DATA EXTRACT:
------------------------------------------------------------
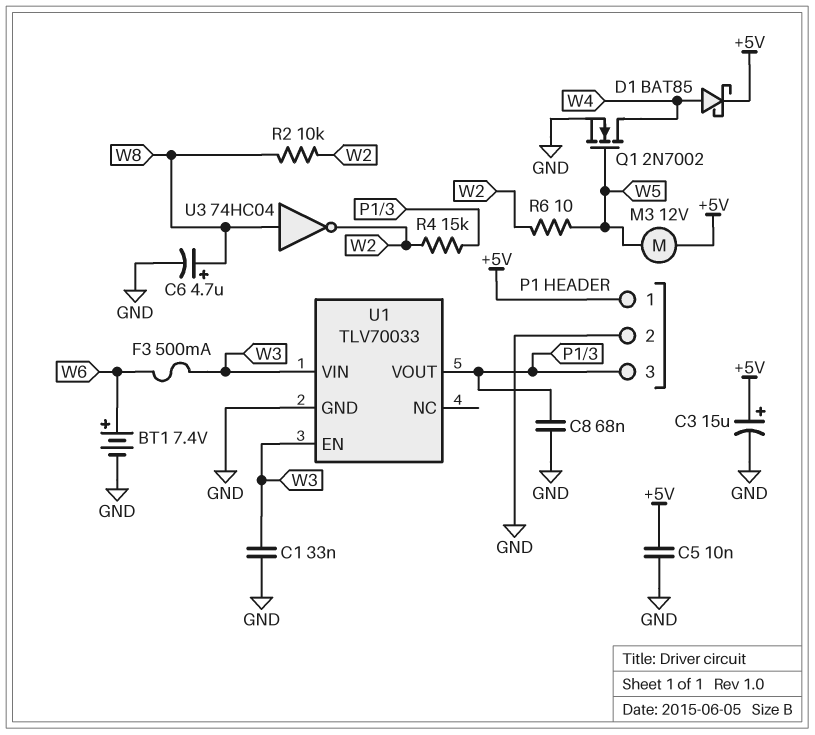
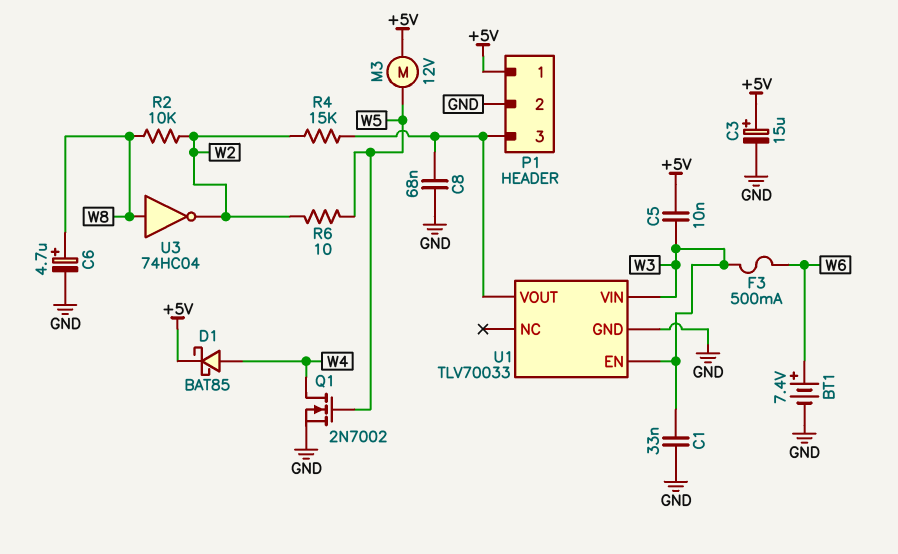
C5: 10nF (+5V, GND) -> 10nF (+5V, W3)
------------------------------------------------------------
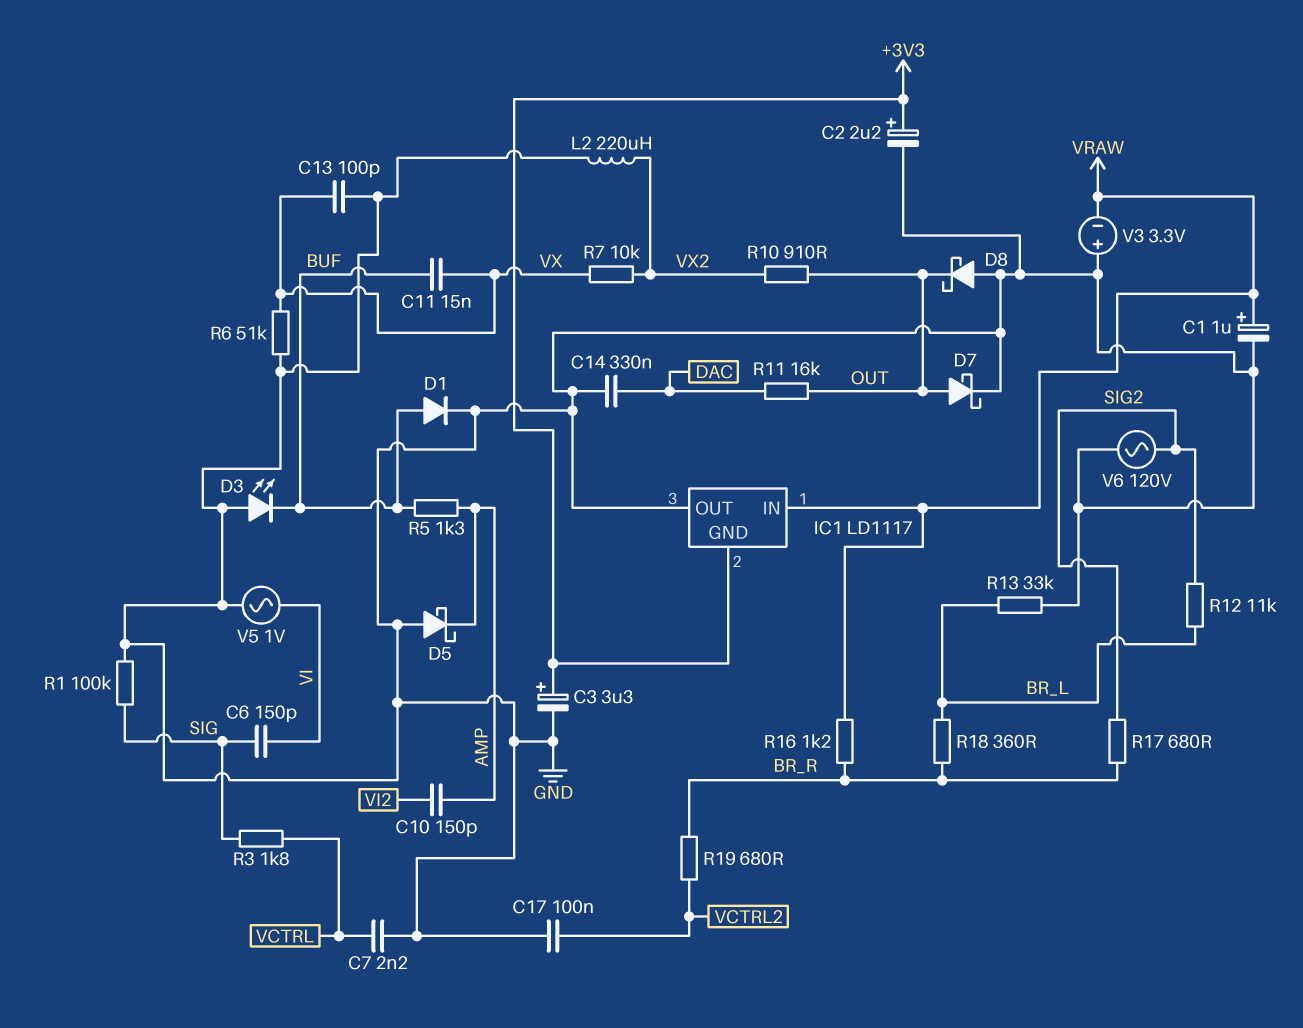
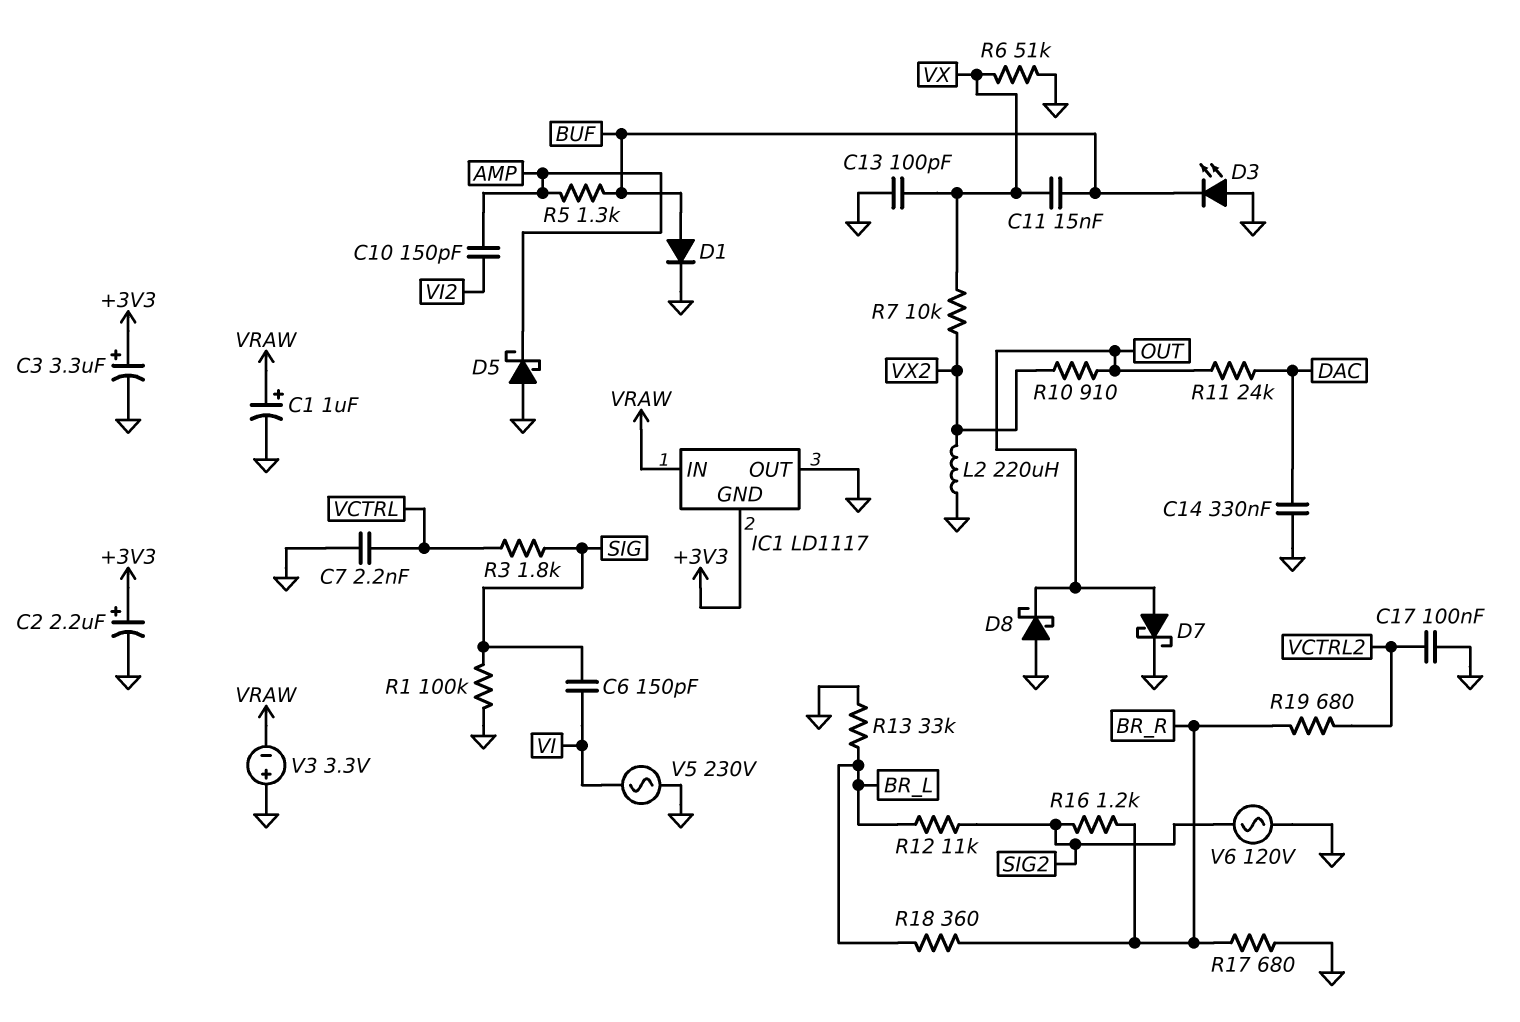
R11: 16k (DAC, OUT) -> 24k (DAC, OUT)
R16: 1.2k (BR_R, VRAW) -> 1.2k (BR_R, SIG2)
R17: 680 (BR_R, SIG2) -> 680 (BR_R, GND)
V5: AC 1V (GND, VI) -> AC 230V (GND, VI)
------------------------------------------------------------
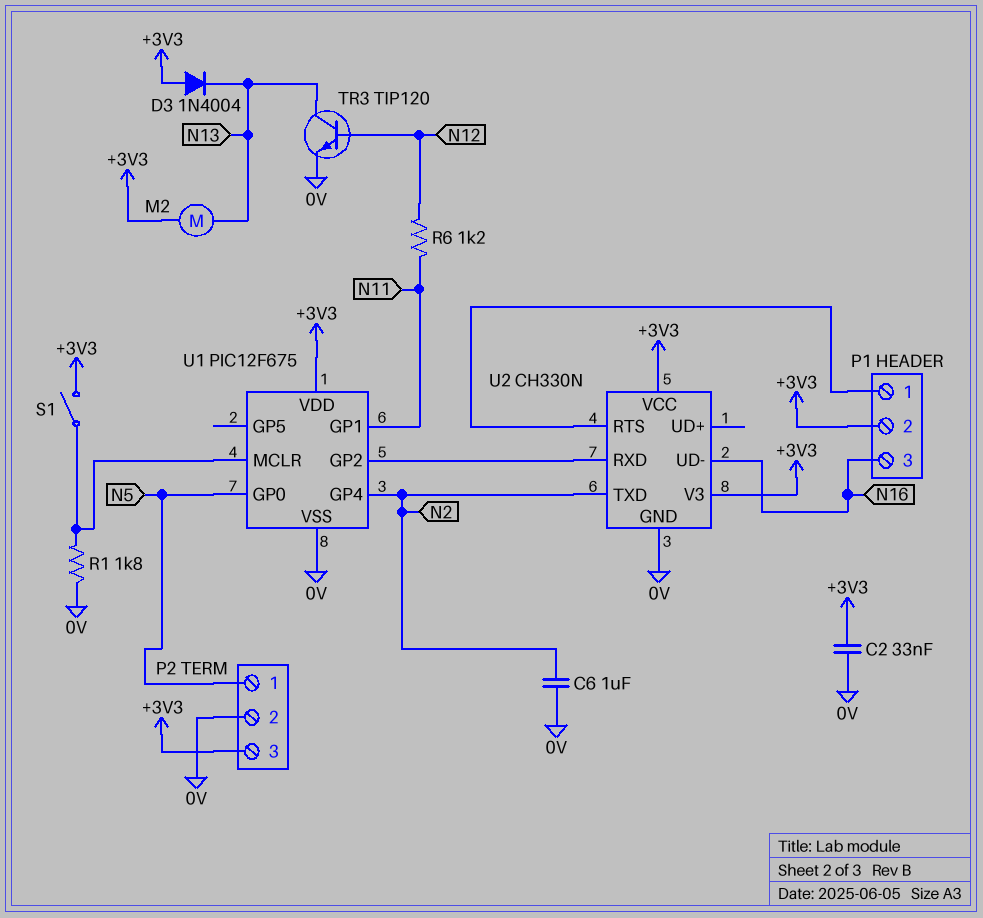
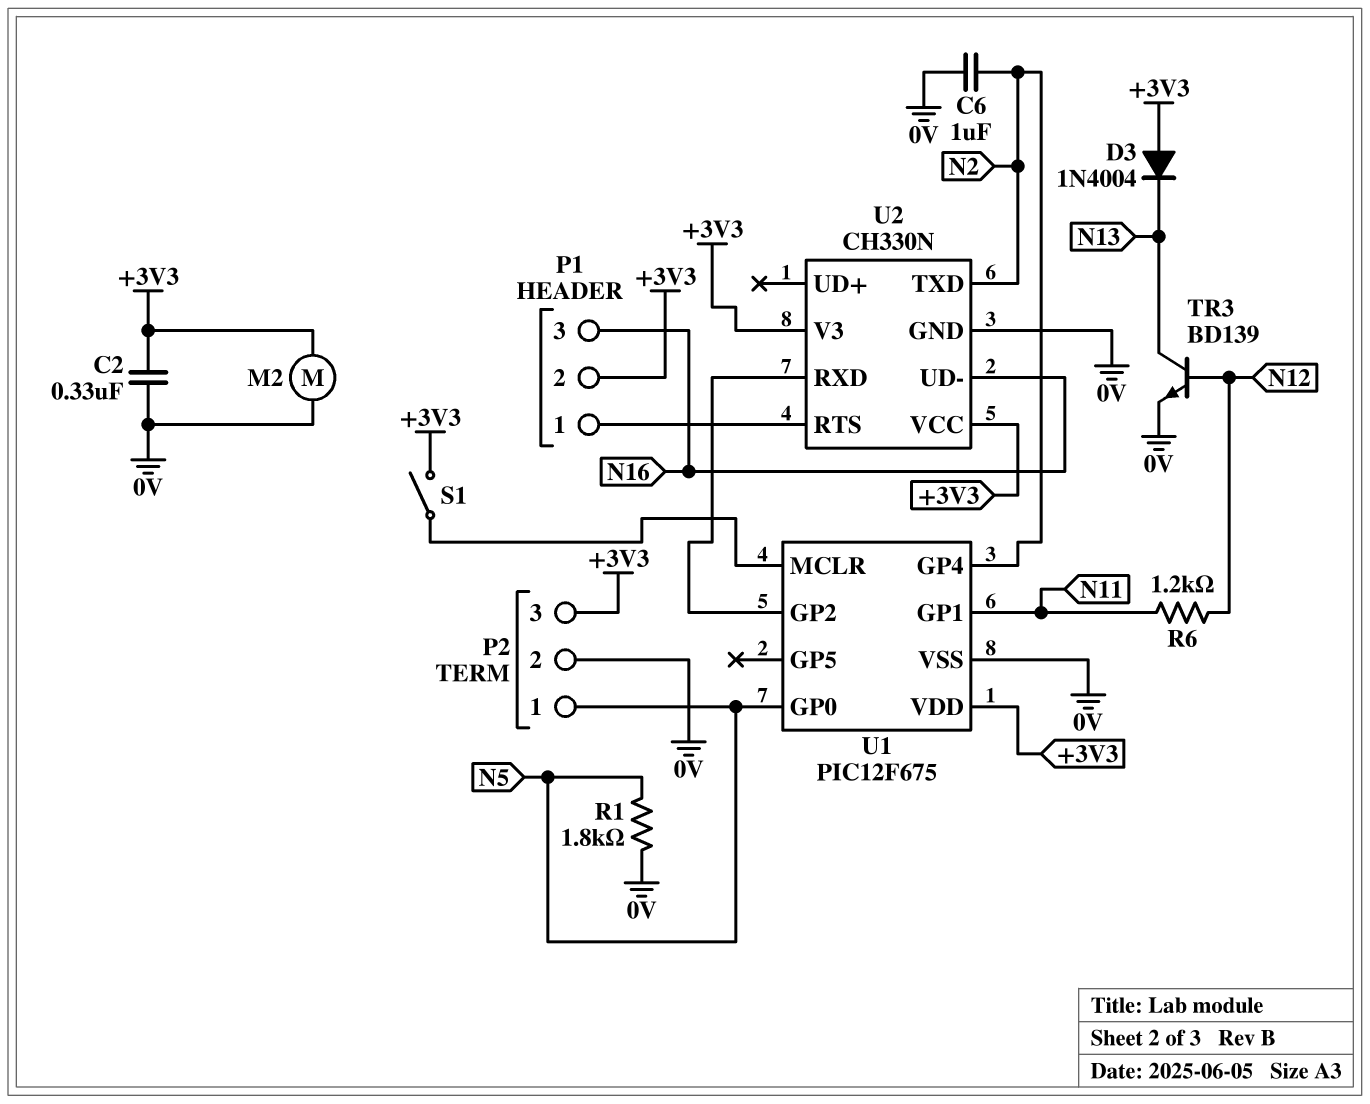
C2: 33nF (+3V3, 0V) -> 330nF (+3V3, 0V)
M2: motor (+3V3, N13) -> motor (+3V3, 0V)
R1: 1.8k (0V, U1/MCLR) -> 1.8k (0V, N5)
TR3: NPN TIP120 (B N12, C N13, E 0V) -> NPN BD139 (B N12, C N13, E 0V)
------------------------------------------------------------
Everything above from the line containing "R11: 16k (DAC, OUT) -> 24k (DAC, OUT)" through the line containing "V5: AC 1V (GND, VI) -> AC 230V (GND, VI)" must be copied exactly. Nothing outside that range belongs in the answer.

SOLUTION FOR THIS EXERCISE:
R11: 16k (DAC, OUT) -> 24k (DAC, OUT)
R16: 1.2k (BR_R, VRAW) -> 1.2k (BR_R, SIG2)
R17: 680 (BR_R, SIG2) -> 680 (BR_R, GND)
V5: AC 1V (GND, VI) -> AC 230V (GND, VI)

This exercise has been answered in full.